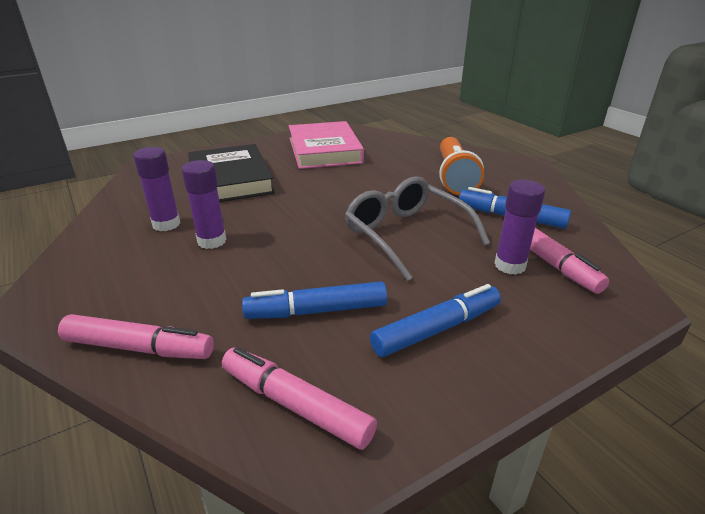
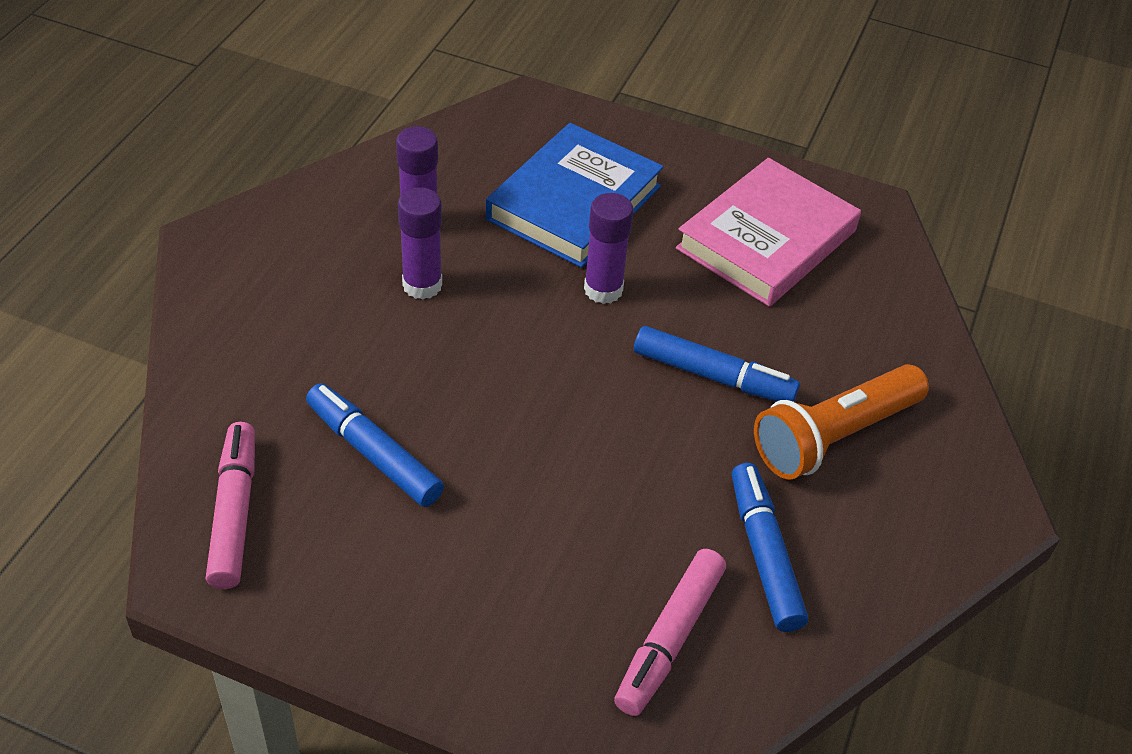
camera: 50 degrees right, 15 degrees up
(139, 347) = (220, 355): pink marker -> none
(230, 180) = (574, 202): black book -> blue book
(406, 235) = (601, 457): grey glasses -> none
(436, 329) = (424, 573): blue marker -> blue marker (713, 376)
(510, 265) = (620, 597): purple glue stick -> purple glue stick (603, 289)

···

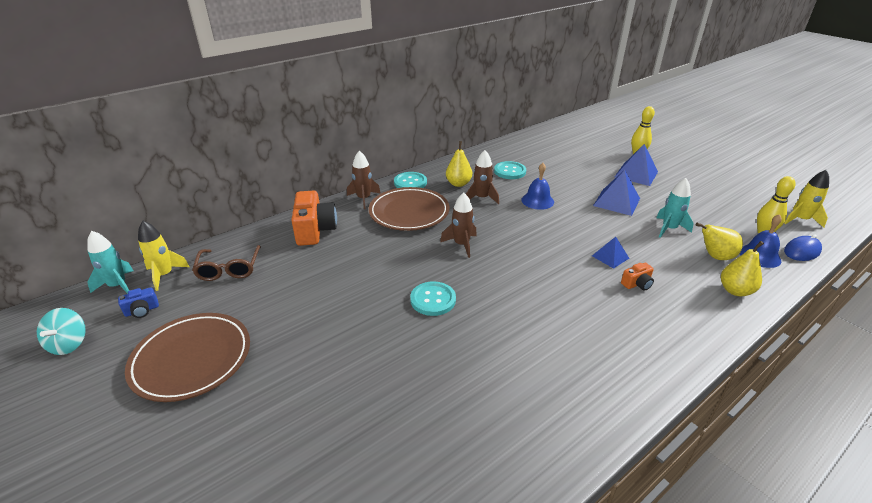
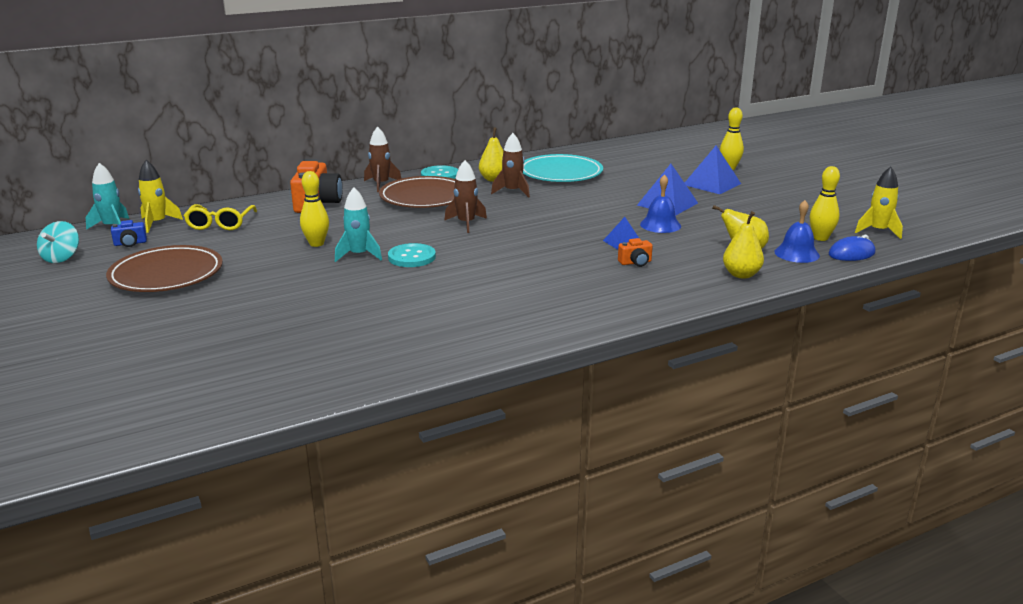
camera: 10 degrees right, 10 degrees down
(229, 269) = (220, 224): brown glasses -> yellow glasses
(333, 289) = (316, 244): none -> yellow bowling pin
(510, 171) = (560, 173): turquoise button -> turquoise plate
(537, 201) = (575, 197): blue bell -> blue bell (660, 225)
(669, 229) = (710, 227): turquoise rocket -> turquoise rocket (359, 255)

···

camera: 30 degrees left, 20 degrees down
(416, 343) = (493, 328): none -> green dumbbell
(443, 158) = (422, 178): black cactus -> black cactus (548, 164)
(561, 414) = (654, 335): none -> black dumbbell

···

## [Exercise requirements]
Reproduce verbatim the lines above, from the line with "camera: 50 degrees right, 15 degrees up" through the line with "(510, 265) = (620, 597): purple".

## [Your solution]
camera: 50 degrees right, 15 degrees up
(139, 347) = (220, 355): pink marker -> none
(230, 180) = (574, 202): black book -> blue book
(406, 235) = (601, 457): grey glasses -> none
(436, 329) = (424, 573): blue marker -> blue marker (713, 376)
(510, 265) = (620, 597): purple glue stick -> purple glue stick (603, 289)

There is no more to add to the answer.